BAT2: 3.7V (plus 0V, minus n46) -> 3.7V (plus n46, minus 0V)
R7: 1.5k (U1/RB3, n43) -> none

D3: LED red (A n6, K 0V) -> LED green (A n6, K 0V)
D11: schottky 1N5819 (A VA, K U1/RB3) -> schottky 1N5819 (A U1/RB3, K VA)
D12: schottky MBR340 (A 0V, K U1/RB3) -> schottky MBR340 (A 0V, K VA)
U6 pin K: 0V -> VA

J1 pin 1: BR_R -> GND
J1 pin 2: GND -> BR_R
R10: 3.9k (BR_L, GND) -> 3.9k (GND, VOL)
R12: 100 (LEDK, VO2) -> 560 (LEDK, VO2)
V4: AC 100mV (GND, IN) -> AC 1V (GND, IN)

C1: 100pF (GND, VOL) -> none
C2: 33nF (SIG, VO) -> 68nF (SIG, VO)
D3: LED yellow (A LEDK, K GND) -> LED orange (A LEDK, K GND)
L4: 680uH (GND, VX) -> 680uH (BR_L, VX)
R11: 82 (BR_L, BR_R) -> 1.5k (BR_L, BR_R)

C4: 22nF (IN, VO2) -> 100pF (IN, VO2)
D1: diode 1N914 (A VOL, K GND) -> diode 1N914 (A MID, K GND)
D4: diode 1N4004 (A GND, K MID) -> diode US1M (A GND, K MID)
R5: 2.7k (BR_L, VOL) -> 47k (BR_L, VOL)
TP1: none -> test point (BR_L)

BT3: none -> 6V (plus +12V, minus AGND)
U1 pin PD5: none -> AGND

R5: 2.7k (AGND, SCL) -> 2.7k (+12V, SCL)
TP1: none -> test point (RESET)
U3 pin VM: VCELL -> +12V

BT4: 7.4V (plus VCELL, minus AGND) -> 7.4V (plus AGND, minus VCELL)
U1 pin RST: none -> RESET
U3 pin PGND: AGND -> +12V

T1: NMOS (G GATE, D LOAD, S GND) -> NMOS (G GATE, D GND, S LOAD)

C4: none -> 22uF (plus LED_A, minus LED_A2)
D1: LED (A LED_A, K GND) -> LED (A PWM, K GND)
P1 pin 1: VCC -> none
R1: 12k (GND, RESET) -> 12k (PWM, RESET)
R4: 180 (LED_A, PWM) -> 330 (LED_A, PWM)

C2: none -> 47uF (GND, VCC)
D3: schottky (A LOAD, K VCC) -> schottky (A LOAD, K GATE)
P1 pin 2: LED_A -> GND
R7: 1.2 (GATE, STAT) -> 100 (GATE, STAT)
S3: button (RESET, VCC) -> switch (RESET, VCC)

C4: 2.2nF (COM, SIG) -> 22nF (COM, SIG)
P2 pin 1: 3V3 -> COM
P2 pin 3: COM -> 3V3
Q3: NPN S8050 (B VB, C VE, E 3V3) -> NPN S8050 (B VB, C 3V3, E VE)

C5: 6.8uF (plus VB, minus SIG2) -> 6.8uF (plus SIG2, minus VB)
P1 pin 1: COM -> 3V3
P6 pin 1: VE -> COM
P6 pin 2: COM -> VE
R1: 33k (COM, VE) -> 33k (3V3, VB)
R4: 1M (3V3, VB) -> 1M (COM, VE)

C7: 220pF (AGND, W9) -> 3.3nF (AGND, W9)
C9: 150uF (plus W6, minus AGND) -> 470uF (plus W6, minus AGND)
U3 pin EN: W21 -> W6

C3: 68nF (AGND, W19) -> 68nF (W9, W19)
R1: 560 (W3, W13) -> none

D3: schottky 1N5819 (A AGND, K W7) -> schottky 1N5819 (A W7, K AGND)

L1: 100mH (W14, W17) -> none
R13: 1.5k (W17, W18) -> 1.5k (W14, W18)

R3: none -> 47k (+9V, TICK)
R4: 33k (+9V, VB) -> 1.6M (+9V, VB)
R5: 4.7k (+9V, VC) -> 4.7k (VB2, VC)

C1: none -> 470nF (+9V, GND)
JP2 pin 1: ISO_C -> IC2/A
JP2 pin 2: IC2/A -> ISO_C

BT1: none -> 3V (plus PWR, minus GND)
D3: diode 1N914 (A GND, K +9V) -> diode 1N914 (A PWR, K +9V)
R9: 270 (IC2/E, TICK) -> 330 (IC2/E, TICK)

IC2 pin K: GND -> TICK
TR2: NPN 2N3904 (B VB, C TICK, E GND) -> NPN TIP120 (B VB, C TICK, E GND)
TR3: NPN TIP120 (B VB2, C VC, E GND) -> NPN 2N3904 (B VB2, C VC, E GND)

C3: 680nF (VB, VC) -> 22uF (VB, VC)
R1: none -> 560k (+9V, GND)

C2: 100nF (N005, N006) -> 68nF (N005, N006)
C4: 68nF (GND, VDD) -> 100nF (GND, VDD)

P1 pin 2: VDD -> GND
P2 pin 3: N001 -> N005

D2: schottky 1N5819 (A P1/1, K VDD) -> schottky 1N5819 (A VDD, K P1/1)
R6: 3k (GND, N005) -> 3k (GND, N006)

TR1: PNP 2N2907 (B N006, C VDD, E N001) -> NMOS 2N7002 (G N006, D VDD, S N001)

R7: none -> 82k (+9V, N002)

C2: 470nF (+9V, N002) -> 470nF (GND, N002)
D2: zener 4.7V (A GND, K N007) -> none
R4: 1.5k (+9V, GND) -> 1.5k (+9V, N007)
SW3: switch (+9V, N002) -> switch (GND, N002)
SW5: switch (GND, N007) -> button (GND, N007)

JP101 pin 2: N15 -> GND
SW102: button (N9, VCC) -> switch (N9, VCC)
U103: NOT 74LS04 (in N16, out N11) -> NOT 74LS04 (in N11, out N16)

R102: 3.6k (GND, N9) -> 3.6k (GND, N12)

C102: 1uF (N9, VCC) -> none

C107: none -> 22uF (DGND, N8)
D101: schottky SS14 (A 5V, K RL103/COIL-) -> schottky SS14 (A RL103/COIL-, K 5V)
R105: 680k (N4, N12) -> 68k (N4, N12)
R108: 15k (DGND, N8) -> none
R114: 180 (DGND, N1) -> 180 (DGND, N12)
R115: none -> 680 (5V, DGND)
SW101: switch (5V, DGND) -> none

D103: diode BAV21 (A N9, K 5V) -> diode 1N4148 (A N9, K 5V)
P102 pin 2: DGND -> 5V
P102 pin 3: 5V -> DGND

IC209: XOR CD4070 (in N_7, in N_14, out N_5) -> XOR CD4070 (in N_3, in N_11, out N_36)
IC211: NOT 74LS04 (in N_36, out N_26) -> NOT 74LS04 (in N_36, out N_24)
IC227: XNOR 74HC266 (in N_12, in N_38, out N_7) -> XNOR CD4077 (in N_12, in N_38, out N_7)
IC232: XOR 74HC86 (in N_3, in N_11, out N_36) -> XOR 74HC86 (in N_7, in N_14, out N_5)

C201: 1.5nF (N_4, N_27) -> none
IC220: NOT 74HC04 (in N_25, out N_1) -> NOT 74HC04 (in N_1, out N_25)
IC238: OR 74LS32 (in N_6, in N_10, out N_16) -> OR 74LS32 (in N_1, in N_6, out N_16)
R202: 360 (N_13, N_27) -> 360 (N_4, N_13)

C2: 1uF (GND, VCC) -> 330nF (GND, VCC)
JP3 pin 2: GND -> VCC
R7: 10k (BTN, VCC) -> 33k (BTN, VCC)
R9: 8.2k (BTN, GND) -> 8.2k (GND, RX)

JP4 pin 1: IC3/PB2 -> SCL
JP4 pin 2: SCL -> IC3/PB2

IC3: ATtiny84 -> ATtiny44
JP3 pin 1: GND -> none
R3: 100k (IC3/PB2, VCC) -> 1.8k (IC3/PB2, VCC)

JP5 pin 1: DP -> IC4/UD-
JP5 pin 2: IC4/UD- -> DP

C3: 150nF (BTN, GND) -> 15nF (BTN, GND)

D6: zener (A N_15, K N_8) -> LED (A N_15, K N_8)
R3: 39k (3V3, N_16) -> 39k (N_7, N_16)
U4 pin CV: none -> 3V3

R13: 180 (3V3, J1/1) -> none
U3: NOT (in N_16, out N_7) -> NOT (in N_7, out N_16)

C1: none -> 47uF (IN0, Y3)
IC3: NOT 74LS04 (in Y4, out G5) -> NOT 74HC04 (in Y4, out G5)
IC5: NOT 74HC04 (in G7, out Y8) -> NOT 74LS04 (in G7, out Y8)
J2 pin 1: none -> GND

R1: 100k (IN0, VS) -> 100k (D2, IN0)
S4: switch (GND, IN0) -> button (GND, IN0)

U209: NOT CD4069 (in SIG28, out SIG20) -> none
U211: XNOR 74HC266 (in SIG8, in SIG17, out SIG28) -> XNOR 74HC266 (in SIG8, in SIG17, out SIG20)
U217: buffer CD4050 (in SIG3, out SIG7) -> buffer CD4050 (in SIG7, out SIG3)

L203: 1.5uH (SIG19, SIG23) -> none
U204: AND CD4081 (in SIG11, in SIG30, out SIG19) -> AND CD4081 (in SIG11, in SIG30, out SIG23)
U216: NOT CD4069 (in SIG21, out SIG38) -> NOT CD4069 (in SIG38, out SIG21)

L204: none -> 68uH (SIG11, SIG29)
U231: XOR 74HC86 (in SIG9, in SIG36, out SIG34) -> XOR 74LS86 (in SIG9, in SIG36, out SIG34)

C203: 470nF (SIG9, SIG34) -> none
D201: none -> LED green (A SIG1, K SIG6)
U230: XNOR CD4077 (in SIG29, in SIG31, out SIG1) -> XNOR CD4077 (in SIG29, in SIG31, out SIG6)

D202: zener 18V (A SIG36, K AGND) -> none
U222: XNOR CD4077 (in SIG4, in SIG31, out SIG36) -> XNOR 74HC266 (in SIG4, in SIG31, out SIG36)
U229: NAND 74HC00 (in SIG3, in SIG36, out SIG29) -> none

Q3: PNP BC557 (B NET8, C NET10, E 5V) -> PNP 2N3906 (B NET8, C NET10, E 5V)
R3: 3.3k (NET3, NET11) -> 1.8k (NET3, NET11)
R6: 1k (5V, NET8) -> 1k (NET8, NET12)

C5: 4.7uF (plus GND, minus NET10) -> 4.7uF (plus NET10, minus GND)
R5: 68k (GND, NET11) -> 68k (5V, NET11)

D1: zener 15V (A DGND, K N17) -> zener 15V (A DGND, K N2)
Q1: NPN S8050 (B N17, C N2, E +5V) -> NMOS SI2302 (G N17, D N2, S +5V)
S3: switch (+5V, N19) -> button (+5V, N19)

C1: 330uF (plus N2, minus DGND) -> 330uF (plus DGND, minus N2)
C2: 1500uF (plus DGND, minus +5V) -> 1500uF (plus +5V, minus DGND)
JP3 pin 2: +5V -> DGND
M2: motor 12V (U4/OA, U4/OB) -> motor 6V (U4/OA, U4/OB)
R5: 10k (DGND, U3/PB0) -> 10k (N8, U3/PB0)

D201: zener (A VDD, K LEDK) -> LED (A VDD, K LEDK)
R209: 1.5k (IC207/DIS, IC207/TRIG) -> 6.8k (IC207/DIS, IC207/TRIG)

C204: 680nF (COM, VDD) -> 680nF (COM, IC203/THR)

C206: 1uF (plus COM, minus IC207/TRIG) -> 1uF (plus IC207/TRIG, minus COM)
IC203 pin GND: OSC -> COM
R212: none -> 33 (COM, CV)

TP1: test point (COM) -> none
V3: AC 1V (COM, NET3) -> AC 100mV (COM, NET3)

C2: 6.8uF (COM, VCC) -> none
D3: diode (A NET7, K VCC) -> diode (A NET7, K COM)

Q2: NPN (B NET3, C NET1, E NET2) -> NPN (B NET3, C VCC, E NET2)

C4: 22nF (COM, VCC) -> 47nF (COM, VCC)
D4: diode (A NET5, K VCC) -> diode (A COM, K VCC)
====
• **TASK GOAL**
Go through the records above and copy each line where "VCELL" is found.

• **TASK RESPONSE**
U3 pin VM: VCELL -> +12V
BT4: 7.4V (plus VCELL, minus AGND) -> 7.4V (plus AGND, minus VCELL)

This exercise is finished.